[Stored items]
——

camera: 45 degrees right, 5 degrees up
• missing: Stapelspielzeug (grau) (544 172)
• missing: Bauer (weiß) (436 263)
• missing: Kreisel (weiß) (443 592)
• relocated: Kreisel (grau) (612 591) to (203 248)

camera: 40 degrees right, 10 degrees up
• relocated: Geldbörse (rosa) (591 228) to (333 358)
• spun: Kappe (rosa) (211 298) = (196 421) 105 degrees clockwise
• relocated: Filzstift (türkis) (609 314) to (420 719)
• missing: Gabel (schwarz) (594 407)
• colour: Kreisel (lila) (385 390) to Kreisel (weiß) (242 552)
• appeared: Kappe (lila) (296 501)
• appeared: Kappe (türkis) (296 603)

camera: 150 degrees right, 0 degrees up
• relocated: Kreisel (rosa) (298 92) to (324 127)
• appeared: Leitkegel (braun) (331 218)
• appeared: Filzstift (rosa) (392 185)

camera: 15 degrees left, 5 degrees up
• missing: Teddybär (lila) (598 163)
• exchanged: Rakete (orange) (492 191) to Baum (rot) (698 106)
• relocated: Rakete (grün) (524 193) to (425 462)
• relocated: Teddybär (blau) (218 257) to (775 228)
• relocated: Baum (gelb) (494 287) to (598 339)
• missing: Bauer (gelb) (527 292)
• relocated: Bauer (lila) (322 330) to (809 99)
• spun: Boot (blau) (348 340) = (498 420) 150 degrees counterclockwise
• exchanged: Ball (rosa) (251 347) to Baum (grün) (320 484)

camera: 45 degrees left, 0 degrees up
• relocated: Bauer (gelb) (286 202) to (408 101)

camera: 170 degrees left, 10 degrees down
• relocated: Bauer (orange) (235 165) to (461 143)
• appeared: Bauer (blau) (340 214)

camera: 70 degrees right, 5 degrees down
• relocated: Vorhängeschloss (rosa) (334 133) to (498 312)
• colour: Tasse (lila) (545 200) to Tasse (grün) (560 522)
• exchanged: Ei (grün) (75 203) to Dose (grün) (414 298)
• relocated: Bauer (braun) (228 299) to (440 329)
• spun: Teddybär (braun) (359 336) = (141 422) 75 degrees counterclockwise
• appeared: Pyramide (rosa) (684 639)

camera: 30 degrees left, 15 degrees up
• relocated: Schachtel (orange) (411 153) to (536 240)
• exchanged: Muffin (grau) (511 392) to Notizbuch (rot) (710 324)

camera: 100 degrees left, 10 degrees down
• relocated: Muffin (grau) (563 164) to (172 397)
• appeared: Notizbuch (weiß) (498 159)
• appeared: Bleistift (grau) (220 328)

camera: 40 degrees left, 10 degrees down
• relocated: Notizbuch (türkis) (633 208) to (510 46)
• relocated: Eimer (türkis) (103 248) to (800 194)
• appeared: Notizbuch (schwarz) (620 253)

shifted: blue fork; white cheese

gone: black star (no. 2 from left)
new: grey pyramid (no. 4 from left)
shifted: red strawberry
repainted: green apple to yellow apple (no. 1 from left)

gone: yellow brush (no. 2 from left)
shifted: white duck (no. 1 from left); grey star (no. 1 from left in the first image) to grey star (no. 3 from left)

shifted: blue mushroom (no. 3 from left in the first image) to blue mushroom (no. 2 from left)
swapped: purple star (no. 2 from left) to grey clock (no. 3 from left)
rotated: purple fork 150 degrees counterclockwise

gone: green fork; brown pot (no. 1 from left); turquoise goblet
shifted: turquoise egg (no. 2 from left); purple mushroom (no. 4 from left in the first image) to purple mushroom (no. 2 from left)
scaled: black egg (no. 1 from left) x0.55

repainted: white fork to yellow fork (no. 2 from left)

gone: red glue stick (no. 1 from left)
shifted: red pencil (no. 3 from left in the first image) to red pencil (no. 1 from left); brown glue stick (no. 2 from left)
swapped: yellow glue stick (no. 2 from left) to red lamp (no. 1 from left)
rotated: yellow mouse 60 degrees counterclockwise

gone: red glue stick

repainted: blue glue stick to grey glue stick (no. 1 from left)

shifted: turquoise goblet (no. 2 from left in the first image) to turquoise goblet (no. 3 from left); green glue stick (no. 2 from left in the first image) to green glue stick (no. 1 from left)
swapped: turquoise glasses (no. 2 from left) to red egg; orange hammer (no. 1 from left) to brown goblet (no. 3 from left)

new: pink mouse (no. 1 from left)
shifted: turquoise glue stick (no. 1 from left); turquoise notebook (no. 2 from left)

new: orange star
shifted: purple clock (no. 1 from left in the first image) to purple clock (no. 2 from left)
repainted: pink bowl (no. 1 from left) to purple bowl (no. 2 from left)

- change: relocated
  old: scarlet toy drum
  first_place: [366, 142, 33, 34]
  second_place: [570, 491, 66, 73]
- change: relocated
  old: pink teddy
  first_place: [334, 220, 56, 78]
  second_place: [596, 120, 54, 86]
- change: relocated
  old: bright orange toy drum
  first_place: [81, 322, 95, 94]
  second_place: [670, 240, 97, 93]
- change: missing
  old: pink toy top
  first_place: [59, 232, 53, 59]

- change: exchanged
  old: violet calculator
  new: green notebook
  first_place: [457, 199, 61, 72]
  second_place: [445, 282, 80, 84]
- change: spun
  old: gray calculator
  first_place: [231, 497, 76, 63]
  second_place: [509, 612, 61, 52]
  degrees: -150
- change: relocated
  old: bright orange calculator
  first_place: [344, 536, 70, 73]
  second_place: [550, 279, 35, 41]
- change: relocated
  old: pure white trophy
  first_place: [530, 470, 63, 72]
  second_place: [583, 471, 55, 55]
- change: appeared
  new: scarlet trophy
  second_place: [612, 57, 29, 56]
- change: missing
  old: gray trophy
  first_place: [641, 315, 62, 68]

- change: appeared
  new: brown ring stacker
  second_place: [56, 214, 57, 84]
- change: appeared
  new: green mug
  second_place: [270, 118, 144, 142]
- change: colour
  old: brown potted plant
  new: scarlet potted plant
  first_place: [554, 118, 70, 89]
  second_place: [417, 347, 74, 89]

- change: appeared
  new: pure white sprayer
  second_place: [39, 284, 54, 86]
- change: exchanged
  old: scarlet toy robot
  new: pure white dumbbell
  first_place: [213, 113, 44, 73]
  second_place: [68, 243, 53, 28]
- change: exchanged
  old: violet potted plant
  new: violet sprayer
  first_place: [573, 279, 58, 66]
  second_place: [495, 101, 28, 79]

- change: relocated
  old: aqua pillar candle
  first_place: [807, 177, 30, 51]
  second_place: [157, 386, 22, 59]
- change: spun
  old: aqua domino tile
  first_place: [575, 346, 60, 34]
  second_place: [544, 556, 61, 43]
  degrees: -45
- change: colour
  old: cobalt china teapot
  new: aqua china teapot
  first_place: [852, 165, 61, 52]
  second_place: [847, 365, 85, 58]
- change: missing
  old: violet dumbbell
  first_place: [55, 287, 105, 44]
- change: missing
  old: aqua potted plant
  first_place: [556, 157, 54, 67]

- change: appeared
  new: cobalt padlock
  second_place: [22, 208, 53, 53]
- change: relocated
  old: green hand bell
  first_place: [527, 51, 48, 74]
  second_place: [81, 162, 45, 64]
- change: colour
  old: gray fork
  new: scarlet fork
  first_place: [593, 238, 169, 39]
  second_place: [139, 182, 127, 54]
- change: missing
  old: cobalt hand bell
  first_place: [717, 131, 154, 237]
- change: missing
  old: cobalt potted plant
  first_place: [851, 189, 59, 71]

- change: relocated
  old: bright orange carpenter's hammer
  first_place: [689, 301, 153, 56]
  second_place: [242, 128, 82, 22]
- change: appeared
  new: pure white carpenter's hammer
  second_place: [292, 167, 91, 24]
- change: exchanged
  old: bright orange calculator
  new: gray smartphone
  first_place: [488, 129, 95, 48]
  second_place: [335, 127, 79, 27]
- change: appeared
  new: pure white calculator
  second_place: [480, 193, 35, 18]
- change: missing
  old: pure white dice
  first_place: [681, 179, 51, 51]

——

• Work instructions: Copy exactly the stretch of data above from the line with "gone: yellow brush (no. 2 from left)" through the line with "shifted: turquoise goblet", and omit all other lines.

• Task solution:
gone: yellow brush (no. 2 from left)
shifted: white duck (no. 1 from left); grey star (no. 1 from left in the first image) to grey star (no. 3 from left)

shifted: blue mushroom (no. 3 from left in the first image) to blue mushroom (no. 2 from left)
swapped: purple star (no. 2 from left) to grey clock (no. 3 from left)
rotated: purple fork 150 degrees counterclockwise

gone: green fork; brown pot (no. 1 from left); turquoise goblet
shifted: turquoise egg (no. 2 from left); purple mushroom (no. 4 from left in the first image) to purple mushroom (no. 2 from left)
scaled: black egg (no. 1 from left) x0.55

repainted: white fork to yellow fork (no. 2 from left)

gone: red glue stick (no. 1 from left)
shifted: red pencil (no. 3 from left in the first image) to red pencil (no. 1 from left); brown glue stick (no. 2 from left)
swapped: yellow glue stick (no. 2 from left) to red lamp (no. 1 from left)
rotated: yellow mouse 60 degrees counterclockwise

gone: red glue stick

repainted: blue glue stick to grey glue stick (no. 1 from left)

shifted: turquoise goblet (no. 2 from left in the first image) to turquoise goblet (no. 3 from left); green glue stick (no. 2 from left in the first image) to green glue stick (no. 1 from left)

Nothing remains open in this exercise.